DIRECTIONS FOR THIS TASK
Every line of the records that holds the word "dumbbell" should be copied out.

Content starts

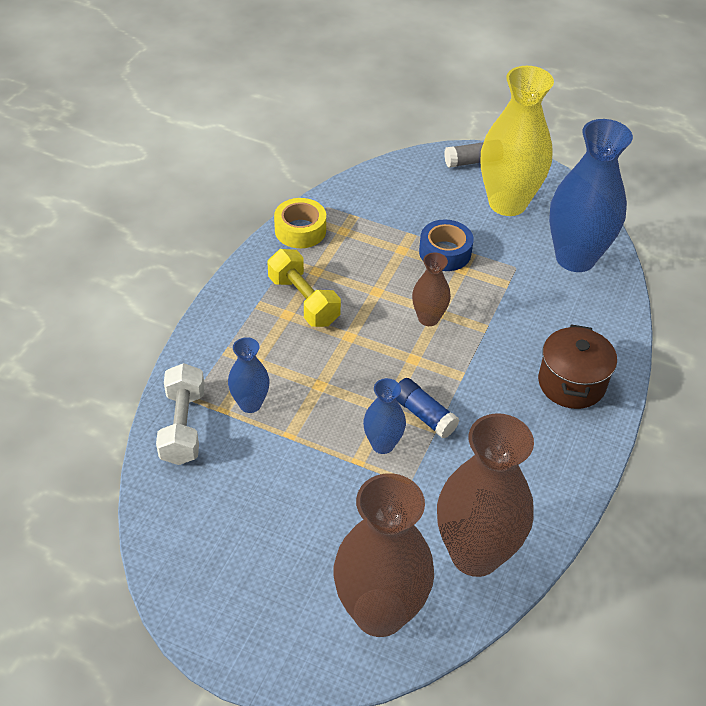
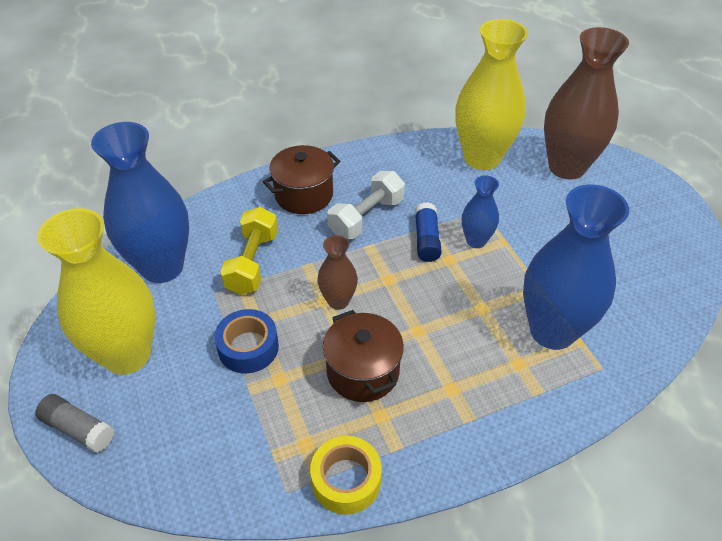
camera: 135 degrees left, 0 degrees up
(183, 426) = (624, 349): white dumbbell -> white dumbbell (366, 217)
(250, 404) = (552, 331): blue vase -> blue vase, size x2.02
(303, 301) = (423, 392): yellow dumbbell -> yellow dumbbell (252, 262)
(356, 287) = (363, 372): none -> brown pot
(475, 554) = (482, 158): brown vase -> yellow vase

Content ends

PROBLEM SOLUTION
(183, 426) = (624, 349): white dumbbell -> white dumbbell (366, 217)
(303, 301) = (423, 392): yellow dumbbell -> yellow dumbbell (252, 262)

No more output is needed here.